§ **ACTIVITY**
Using the data below, tally the lines that include the string "black". Only the number is wanted.

_ _ _

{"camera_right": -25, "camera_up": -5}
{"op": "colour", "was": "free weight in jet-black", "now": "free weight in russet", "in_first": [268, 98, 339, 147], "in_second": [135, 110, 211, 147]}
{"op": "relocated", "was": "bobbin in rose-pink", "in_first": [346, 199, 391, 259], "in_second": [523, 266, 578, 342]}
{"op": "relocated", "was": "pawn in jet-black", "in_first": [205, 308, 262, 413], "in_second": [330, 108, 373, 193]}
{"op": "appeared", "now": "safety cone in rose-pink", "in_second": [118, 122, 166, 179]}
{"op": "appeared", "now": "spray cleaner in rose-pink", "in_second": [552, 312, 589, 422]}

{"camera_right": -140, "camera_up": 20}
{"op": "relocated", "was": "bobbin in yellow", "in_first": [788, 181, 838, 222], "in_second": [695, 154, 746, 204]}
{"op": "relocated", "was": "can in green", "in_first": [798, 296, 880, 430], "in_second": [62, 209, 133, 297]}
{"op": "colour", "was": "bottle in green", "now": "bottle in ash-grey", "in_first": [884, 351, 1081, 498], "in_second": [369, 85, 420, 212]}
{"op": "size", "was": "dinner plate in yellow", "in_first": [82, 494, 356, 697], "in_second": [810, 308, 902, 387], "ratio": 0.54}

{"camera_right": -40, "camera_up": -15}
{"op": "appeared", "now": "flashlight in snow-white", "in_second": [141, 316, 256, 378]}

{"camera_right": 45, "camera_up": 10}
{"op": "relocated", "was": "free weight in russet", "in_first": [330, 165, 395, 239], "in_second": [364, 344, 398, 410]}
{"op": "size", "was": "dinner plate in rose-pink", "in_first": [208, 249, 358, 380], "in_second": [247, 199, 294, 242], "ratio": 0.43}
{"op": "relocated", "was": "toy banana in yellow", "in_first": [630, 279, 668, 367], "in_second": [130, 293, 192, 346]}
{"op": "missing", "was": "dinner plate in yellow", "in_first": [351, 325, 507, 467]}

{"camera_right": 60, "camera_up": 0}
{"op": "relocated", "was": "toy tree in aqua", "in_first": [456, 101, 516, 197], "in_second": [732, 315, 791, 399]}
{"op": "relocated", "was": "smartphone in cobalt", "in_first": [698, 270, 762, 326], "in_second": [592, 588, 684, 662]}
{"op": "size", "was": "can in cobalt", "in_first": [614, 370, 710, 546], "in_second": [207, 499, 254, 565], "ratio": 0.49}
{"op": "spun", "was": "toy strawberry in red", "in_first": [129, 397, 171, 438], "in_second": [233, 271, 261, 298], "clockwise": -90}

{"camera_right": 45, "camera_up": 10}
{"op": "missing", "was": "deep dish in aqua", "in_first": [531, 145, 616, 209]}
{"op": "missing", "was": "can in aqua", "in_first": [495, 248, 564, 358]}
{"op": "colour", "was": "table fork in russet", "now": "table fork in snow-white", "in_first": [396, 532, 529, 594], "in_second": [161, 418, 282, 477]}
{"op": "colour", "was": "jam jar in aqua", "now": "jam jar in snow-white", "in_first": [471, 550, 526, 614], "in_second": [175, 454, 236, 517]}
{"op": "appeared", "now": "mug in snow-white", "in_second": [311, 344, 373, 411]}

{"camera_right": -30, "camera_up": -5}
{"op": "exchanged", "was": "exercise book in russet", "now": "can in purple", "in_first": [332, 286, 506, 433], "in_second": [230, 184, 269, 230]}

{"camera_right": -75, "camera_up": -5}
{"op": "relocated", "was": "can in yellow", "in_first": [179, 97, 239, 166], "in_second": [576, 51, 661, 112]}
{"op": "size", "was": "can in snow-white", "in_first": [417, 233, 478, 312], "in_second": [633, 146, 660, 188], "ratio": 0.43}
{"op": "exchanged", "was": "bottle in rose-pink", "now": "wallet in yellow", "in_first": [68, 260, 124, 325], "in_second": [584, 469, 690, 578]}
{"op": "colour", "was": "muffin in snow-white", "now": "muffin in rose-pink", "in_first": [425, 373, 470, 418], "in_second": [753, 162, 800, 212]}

_ _ _

§ **WRITTEN REPLY**
2